● **TASK GOAL**
For this exercise, write out each entry below exactly, omitting the images.

[Records from a dataset]
- Opening Delimiter -

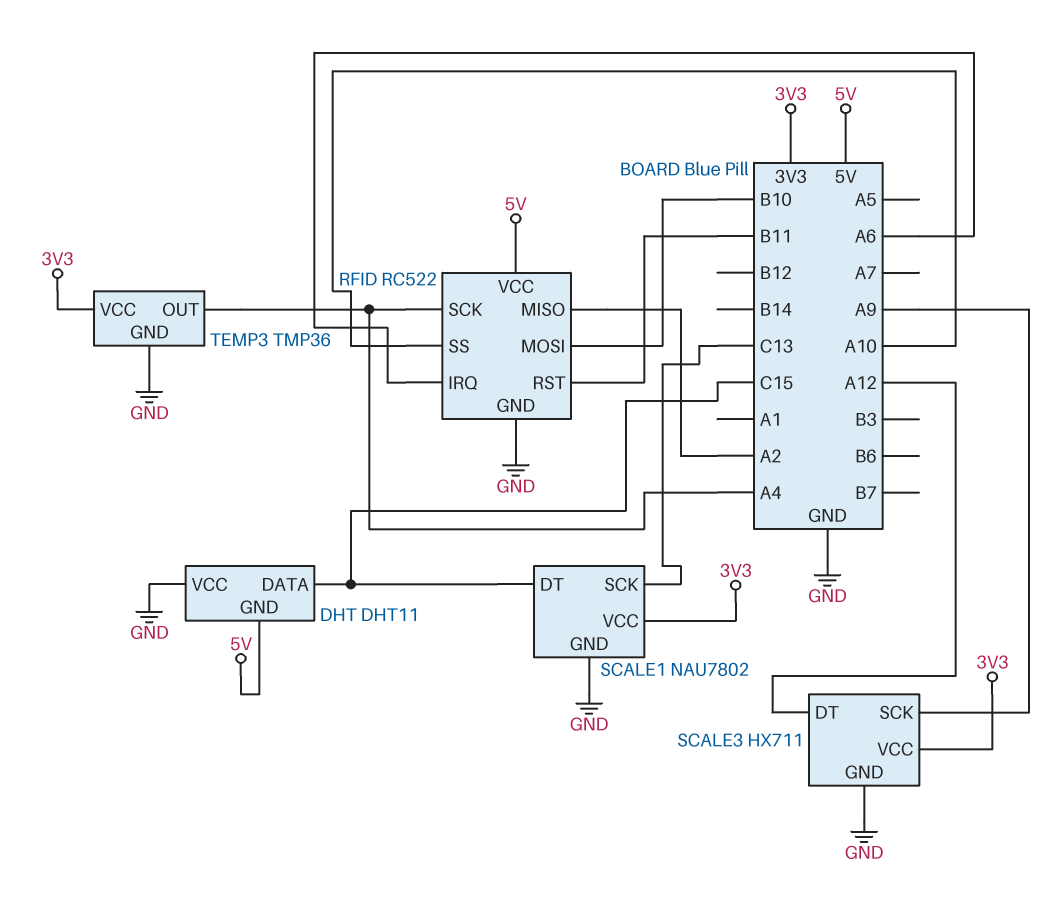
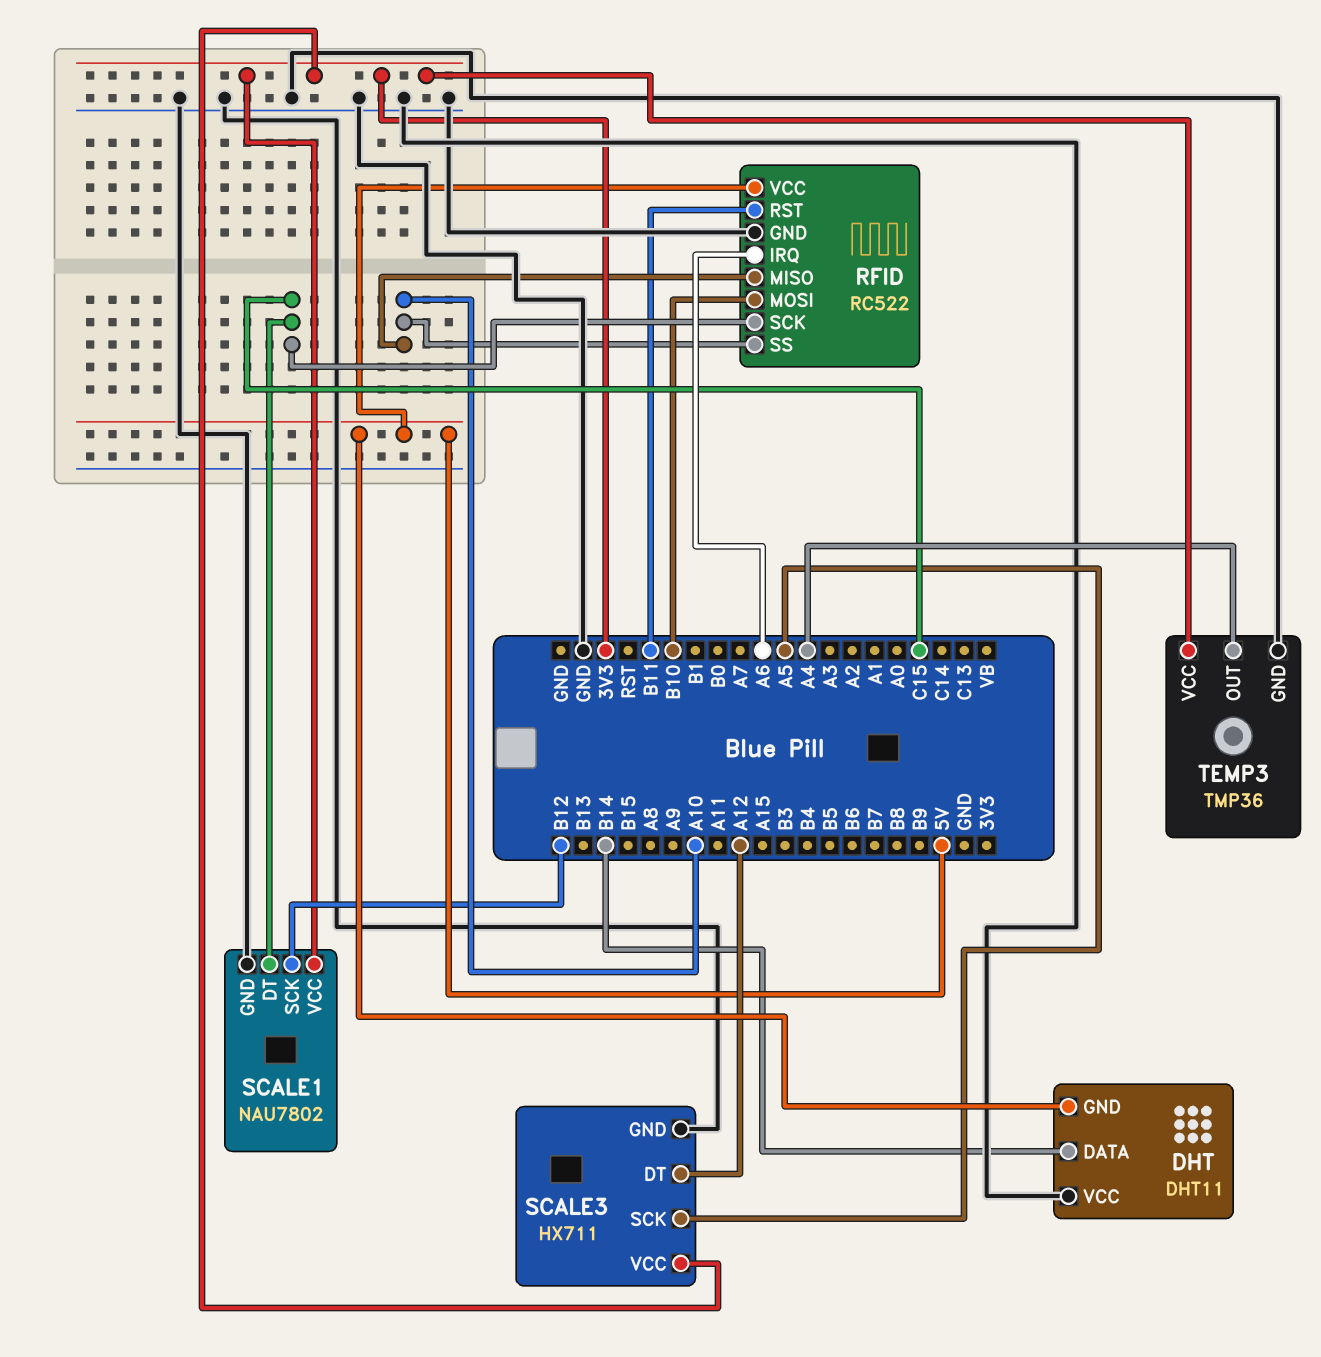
DHT pin DATA: C15 -> B14
RFID pin MISO: A2 -> A10
RFID pin SCK: A4 -> C15
SCALE1 pin SCK: C13 -> B12
SCALE3 pin SCK: A9 -> A5

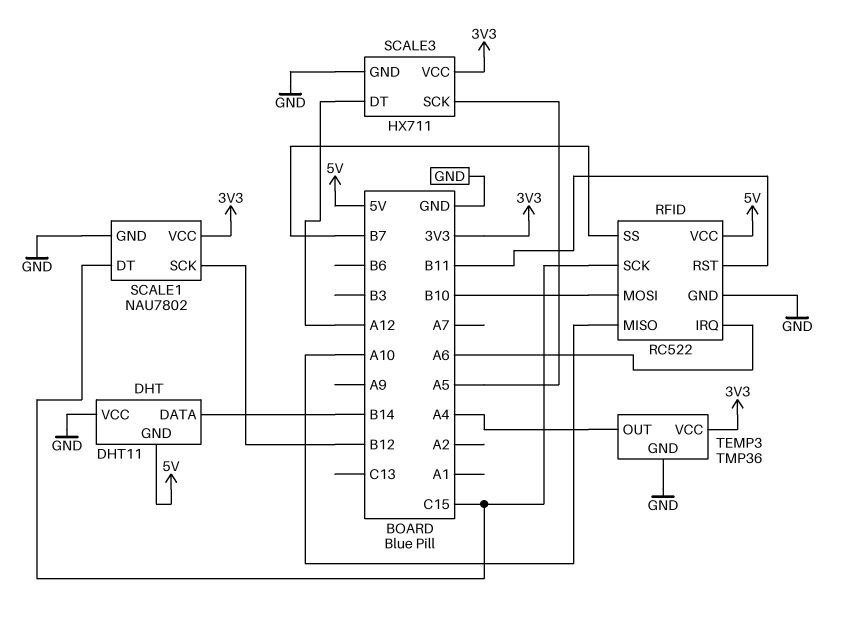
RFID pin SS: A10 -> B7

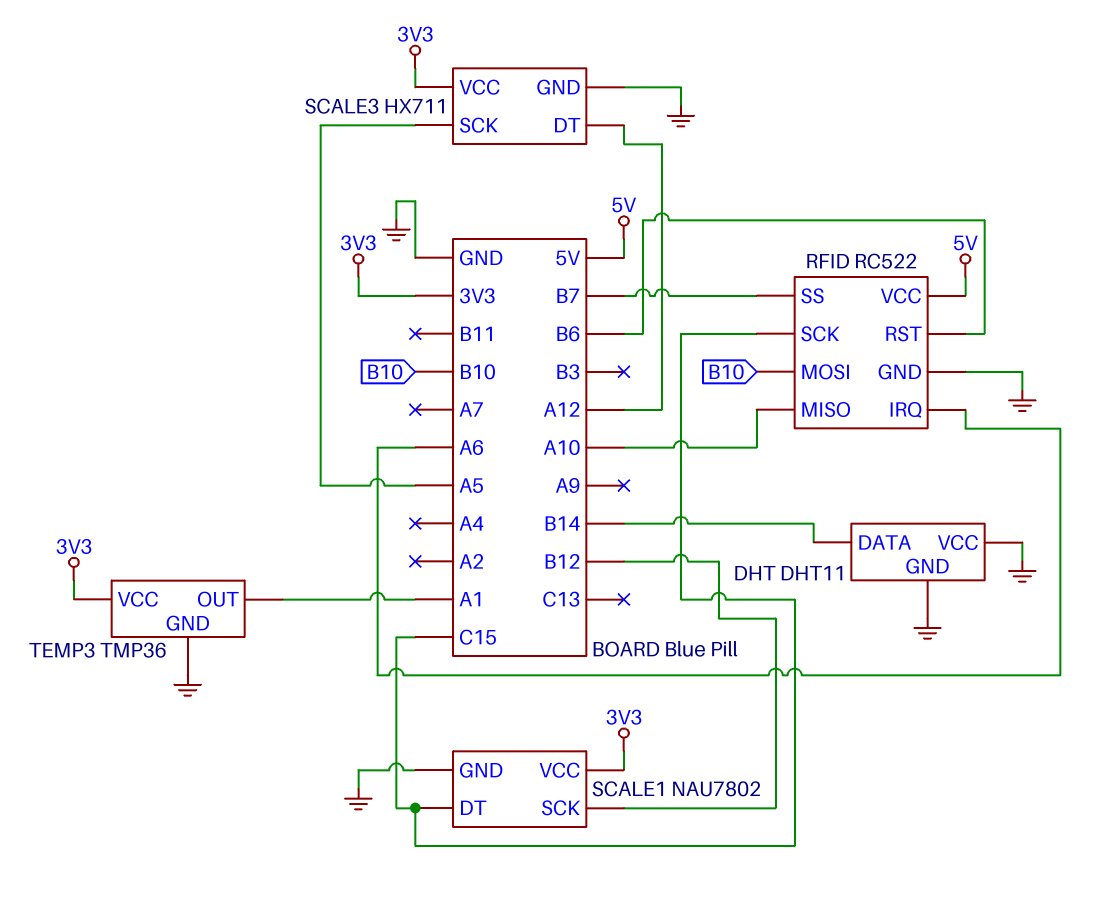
DHT pin GND: 5V -> GND
RFID pin RST: B11 -> B6
TEMP3 pin OUT: A4 -> A1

- Closing Delimiter -

● **WRITTEN RESPONSE**
DHT pin DATA: C15 -> B14
RFID pin MISO: A2 -> A10
RFID pin SCK: A4 -> C15
SCALE1 pin SCK: C13 -> B12
SCALE3 pin SCK: A9 -> A5

RFID pin SS: A10 -> B7

DHT pin GND: 5V -> GND
RFID pin RST: B11 -> B6
TEMP3 pin OUT: A4 -> A1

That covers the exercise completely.